In the listing below, pick out lines with "VREF".
- - -
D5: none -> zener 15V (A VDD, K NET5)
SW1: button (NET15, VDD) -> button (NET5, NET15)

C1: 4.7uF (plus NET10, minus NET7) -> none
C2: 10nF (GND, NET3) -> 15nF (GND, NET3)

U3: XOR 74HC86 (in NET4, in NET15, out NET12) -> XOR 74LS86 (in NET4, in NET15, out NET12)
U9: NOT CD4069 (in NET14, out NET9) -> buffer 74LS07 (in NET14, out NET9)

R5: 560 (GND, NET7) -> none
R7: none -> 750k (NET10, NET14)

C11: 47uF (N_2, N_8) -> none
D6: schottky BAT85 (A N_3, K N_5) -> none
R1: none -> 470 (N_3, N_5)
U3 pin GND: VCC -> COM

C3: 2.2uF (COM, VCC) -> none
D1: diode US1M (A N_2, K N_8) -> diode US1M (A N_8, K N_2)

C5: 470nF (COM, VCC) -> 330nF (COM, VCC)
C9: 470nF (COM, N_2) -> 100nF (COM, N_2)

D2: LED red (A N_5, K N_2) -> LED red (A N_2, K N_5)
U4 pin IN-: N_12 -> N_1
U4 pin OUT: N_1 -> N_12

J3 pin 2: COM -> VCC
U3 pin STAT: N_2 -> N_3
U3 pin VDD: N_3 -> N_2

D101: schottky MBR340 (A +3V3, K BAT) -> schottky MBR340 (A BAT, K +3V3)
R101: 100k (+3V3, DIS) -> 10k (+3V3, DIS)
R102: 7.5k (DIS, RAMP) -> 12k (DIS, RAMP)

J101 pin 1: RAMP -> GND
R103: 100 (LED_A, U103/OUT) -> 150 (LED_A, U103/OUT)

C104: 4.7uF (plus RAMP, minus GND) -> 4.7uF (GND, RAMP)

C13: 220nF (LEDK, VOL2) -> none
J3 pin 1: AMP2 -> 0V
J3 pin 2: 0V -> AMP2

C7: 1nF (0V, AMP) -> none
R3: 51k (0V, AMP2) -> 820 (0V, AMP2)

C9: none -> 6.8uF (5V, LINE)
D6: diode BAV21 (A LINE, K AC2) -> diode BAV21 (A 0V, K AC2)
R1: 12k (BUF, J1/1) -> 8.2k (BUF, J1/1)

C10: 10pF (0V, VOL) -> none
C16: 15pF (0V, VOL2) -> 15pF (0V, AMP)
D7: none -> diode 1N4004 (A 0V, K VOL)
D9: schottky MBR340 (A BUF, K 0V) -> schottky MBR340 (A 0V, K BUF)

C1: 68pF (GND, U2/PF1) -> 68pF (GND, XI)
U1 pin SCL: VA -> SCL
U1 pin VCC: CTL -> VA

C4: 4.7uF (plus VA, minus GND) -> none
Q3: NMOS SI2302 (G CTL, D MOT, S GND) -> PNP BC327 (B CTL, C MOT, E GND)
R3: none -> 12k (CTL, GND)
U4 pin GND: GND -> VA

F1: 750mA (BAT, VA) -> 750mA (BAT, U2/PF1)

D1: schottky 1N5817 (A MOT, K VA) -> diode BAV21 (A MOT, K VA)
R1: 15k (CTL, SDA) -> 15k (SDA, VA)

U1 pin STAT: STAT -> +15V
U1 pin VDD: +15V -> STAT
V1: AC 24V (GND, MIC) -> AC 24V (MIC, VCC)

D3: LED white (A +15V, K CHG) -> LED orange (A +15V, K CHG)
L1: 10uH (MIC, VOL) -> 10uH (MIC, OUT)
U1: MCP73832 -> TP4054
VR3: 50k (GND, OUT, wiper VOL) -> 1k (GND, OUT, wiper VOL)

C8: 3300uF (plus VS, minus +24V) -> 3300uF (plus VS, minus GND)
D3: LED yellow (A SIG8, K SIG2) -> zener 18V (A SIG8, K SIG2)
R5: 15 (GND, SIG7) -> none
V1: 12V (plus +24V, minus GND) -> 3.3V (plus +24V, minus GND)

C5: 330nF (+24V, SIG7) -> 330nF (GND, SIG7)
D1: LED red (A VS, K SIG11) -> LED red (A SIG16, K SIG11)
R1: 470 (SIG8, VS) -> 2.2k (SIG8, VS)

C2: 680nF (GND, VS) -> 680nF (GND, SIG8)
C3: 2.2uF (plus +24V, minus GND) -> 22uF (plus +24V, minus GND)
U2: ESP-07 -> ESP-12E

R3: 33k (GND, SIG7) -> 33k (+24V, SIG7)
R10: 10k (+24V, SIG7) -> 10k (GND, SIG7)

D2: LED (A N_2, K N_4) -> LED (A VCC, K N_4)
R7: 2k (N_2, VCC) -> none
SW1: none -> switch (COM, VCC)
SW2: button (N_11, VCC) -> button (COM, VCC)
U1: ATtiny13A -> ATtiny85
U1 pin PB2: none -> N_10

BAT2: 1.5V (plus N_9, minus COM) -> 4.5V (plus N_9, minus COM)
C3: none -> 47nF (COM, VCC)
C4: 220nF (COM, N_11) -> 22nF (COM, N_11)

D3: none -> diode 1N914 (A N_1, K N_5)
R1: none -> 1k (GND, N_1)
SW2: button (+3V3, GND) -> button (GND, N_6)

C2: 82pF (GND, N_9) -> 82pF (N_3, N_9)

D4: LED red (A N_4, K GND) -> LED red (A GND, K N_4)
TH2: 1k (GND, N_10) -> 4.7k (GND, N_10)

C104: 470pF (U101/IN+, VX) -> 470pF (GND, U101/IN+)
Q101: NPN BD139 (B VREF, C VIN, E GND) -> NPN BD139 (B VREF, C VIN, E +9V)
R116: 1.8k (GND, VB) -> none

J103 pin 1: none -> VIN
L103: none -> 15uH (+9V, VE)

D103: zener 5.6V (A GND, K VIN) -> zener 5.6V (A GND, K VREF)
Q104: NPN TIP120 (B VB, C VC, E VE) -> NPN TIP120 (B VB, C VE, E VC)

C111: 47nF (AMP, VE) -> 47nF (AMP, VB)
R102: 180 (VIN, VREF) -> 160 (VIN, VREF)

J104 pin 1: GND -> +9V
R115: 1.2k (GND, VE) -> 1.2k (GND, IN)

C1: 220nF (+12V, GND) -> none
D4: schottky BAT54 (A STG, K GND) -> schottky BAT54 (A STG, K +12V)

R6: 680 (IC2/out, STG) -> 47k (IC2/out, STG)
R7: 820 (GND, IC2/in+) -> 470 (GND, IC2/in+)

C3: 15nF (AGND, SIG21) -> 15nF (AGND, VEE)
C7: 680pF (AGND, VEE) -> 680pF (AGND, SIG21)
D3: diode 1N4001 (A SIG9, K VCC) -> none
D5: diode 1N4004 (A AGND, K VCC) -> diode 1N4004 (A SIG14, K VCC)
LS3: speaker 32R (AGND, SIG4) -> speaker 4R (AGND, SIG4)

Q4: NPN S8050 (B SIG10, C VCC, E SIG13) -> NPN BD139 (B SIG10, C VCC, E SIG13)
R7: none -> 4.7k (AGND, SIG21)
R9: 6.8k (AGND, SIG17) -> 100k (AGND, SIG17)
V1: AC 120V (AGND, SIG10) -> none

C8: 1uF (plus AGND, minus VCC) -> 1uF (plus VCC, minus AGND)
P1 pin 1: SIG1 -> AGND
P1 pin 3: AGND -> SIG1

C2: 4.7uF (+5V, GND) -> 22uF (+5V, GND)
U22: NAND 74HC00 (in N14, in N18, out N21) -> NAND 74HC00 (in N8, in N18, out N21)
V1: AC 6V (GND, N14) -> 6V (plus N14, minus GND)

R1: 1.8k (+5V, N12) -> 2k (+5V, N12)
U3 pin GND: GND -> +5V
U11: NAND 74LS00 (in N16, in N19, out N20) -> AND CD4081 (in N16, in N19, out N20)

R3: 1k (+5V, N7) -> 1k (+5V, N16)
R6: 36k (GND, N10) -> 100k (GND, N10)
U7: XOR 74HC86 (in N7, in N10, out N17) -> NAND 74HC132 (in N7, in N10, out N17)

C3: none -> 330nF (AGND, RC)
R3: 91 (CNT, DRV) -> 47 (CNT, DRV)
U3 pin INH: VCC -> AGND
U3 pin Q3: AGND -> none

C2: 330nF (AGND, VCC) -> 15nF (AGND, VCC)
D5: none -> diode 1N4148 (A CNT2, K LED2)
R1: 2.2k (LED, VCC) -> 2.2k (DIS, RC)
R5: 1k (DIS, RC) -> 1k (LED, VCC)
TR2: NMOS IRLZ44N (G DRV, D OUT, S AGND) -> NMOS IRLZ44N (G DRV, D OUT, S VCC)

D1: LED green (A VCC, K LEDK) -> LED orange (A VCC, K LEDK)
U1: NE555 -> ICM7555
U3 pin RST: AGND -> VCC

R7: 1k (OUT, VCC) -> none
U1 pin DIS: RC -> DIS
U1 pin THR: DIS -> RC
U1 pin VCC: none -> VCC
- - -
#### RESPONSE TO THE TASK
Q101: NPN BD139 (B VREF, C VIN, E GND) -> NPN BD139 (B VREF, C VIN, E +9V)
D103: zener 5.6V (A GND, K VIN) -> zener 5.6V (A GND, K VREF)
R102: 180 (VIN, VREF) -> 160 (VIN, VREF)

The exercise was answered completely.